* Action item *
Find where "C201: 22uF (N013, N017) -> none" occurs in the data below, and retype that line and every later line exactly.

* Material for the task *
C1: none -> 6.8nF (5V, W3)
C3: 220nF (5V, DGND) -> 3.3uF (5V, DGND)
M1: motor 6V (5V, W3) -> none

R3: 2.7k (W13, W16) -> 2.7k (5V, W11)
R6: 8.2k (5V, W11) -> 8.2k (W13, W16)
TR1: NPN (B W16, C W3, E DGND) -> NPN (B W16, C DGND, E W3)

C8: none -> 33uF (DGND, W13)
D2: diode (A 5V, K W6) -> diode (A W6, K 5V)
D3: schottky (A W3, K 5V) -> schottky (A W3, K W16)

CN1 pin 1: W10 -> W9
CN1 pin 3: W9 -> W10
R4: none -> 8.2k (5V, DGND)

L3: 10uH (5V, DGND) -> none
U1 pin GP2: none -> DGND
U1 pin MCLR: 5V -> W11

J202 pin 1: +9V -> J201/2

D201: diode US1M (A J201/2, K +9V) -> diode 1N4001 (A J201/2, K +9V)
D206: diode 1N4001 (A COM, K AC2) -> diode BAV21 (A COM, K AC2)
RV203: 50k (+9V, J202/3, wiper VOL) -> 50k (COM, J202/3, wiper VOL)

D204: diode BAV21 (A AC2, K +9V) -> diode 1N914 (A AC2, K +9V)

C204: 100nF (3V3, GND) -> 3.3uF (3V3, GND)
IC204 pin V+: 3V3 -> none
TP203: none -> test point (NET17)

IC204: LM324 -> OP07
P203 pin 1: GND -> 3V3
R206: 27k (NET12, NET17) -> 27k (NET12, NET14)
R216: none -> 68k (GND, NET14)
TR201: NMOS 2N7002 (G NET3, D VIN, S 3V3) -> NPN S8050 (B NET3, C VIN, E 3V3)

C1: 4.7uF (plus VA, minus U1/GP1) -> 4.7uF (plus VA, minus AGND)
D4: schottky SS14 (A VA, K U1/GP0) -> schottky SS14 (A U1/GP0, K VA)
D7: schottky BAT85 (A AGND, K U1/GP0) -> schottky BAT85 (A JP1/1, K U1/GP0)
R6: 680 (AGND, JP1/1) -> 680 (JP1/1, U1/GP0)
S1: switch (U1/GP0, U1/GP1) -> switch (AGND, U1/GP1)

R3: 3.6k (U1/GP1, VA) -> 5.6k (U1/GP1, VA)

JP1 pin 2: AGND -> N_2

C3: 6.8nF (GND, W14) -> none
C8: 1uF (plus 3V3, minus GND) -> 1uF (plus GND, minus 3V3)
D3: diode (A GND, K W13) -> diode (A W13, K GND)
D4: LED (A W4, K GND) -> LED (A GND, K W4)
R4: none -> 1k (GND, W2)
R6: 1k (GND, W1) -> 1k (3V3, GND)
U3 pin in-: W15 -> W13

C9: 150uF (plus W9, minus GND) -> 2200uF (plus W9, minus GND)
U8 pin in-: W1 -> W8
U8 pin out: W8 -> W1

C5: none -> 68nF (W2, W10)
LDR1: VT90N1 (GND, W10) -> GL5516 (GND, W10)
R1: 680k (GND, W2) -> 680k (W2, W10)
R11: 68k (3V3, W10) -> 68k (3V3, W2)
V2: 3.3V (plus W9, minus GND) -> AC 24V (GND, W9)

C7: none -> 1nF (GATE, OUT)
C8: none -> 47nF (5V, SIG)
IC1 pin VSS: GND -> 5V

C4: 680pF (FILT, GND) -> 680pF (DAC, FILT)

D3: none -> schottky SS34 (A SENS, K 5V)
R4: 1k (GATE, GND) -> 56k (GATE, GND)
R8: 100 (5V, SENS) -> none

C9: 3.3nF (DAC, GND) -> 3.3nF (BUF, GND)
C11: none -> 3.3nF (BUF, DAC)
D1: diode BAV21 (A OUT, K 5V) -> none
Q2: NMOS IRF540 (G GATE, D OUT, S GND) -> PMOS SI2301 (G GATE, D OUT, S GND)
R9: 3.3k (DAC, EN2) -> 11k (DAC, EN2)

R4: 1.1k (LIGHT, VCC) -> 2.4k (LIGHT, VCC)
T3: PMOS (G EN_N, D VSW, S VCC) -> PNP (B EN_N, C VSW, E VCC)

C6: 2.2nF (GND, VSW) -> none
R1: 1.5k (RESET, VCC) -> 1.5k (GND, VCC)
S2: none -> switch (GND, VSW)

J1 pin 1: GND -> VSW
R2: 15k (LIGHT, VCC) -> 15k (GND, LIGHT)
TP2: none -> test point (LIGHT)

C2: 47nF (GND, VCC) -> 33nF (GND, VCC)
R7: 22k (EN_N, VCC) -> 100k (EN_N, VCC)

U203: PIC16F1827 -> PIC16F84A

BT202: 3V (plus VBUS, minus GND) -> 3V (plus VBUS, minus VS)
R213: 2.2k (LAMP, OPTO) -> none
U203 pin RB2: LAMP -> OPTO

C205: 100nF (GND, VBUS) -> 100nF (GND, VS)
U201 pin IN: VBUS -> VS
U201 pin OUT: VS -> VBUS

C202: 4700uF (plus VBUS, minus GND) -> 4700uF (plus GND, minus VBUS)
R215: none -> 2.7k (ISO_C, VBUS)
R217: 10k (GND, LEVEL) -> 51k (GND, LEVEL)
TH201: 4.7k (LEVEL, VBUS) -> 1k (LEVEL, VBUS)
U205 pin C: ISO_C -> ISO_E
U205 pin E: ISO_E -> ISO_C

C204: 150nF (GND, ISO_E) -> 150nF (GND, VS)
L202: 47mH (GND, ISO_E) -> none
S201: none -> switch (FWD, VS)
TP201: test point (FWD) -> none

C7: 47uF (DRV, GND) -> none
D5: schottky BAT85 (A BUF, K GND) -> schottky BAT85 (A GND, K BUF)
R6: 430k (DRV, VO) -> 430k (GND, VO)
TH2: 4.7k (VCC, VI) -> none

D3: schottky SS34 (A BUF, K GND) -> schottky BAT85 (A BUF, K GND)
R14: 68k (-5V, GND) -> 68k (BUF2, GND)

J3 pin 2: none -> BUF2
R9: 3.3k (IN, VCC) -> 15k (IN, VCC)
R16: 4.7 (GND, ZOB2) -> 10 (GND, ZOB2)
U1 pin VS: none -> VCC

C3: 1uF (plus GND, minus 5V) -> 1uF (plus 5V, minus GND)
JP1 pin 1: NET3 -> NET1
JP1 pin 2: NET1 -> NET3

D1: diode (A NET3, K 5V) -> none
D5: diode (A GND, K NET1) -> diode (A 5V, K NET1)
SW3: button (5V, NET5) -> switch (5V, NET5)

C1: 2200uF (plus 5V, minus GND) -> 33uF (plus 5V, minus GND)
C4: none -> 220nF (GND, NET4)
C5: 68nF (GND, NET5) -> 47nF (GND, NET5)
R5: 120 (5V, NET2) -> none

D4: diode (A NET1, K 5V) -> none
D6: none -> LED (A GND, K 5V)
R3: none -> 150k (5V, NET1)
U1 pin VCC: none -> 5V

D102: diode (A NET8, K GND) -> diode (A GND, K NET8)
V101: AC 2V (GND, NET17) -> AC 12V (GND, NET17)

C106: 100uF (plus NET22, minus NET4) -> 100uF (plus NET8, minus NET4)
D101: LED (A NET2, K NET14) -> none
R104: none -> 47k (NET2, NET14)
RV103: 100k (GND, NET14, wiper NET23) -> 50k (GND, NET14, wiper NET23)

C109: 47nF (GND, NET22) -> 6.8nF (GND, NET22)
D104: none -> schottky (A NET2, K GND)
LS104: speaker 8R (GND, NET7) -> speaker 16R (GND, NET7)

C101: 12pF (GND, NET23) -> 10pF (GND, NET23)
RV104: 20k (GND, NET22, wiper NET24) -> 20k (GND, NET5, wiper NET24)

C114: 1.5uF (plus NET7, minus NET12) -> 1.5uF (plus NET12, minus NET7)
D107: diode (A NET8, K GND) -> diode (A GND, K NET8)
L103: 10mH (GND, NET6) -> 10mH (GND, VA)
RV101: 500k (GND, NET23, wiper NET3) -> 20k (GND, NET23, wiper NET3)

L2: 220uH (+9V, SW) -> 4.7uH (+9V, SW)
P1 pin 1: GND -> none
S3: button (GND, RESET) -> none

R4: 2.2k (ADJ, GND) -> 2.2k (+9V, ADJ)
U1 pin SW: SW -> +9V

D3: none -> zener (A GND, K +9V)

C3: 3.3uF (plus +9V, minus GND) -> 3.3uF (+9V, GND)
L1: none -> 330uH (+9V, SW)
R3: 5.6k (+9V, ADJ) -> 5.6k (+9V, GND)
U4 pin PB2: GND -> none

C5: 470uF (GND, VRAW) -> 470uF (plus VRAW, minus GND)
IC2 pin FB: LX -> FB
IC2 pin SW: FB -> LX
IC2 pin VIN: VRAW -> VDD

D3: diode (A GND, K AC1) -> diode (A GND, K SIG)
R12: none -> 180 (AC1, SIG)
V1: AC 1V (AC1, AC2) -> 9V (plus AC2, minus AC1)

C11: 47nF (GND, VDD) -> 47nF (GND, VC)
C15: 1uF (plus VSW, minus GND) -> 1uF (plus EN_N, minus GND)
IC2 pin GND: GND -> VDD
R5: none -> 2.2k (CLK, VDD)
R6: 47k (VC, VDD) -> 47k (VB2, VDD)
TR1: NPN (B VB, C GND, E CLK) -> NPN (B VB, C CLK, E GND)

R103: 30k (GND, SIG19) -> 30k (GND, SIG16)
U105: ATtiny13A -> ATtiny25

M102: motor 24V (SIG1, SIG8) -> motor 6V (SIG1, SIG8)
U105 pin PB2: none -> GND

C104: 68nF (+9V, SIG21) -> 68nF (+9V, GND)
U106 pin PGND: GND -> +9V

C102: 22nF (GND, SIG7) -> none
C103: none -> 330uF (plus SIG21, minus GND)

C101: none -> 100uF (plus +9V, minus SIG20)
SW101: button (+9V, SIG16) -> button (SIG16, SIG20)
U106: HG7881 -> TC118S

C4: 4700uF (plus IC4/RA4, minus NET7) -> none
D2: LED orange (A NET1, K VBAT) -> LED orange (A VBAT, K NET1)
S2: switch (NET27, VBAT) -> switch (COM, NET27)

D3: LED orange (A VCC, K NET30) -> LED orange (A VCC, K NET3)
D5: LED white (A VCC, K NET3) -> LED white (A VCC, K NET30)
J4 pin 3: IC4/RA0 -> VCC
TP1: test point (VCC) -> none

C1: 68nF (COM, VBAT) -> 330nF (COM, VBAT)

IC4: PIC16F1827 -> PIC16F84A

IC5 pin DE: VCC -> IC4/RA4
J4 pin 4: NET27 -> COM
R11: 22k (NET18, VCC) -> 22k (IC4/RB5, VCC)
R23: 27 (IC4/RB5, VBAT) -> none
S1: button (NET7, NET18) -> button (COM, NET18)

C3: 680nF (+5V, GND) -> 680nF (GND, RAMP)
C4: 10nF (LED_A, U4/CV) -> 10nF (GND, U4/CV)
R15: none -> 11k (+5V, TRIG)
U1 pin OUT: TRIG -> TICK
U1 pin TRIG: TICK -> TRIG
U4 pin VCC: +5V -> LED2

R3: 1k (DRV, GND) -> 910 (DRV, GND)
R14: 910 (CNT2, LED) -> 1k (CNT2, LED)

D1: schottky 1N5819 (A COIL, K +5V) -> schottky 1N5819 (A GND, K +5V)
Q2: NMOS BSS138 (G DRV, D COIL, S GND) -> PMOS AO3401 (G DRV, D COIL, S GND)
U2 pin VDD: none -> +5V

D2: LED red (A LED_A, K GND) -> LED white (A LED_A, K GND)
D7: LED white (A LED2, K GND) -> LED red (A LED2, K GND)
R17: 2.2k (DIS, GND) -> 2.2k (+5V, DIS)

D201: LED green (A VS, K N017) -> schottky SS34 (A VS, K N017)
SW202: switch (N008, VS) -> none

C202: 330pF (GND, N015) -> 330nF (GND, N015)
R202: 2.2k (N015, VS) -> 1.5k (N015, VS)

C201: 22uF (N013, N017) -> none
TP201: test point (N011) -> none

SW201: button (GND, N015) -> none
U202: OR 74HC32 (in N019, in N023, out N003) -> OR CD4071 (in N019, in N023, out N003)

* Your response *
C201: 22uF (N013, N017) -> none
TP201: test point (N011) -> none

SW201: button (GND, N015) -> none
U202: OR 74HC32 (in N019, in N023, out N003) -> OR CD4071 (in N019, in N023, out N003)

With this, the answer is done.